■ Task to complete ■
Exactly the line that contains "orange notebook: 0 -> 3" and the lines following it to the end of the data are to be reproduced, and nothing more.

· · · · · · ·

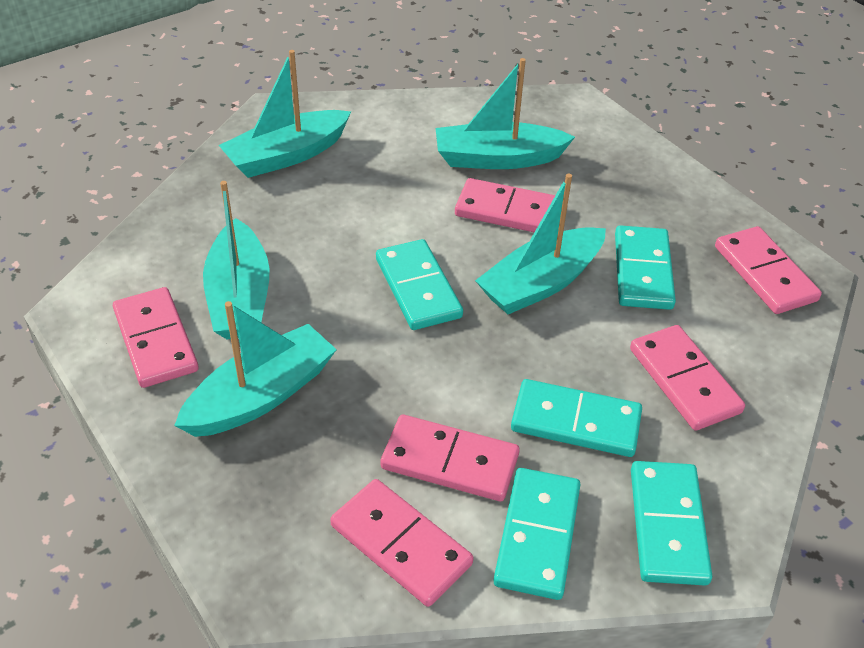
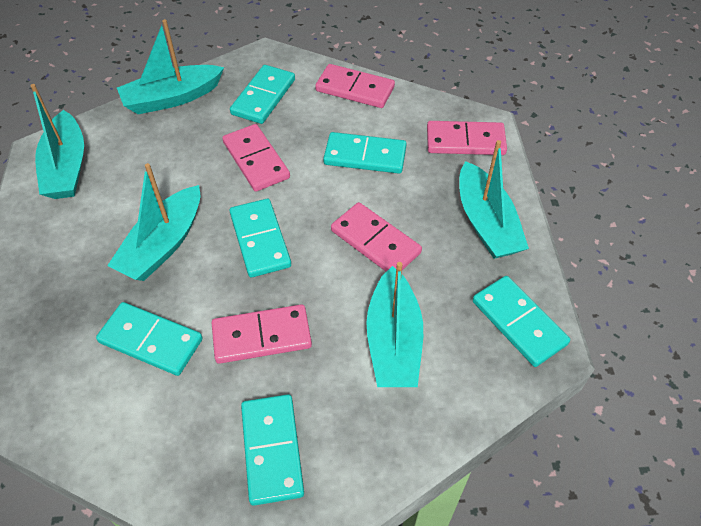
pink domino: 6 -> 5
turquoise domino: 5 -> 6

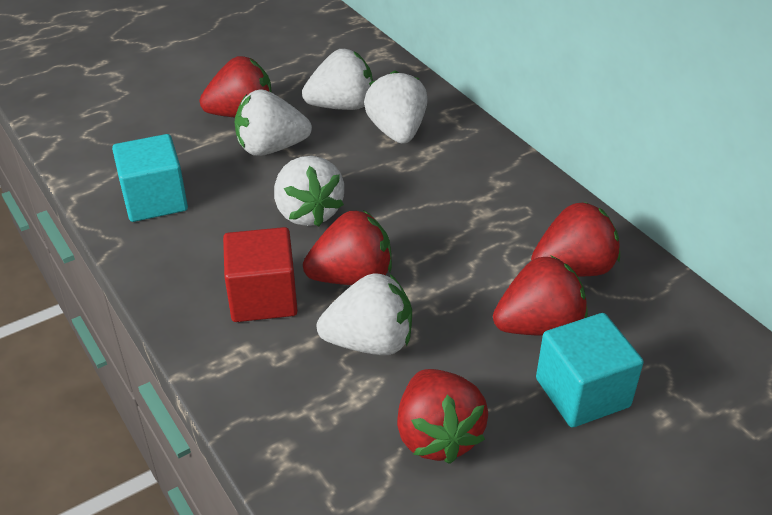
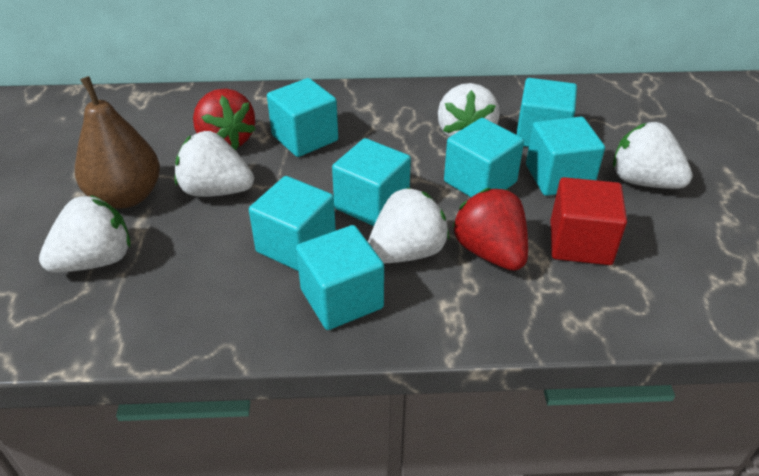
brown pear: 0 -> 1
red strawberry: 5 -> 2
turquoise cube: 2 -> 7

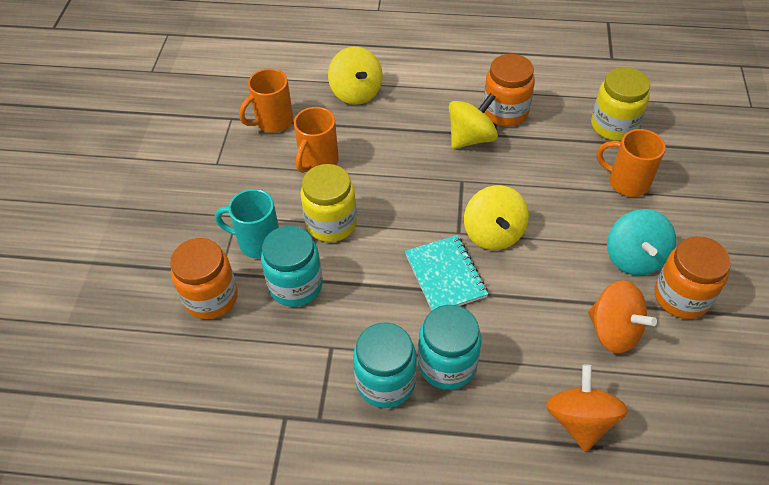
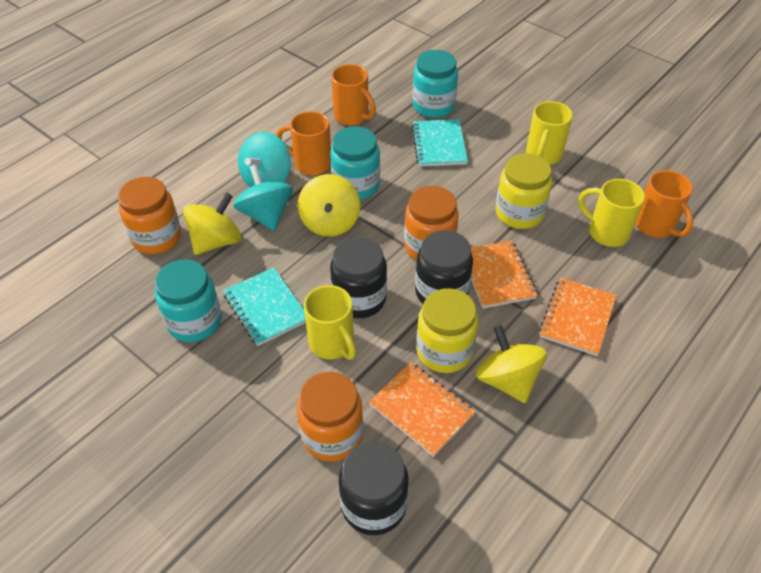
black jar: 0 -> 3
orange notebook: 0 -> 3
orange spinning top: 2 -> 0
turquoise mug: 1 -> 0
turquoise notebook: 1 -> 2
turquoise spinning top: 1 -> 2
yellow mug: 0 -> 3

· · · · · · ·

■ Problem solution ■
orange notebook: 0 -> 3
orange spinning top: 2 -> 0
turquoise mug: 1 -> 0
turquoise notebook: 1 -> 2
turquoise spinning top: 1 -> 2
yellow mug: 0 -> 3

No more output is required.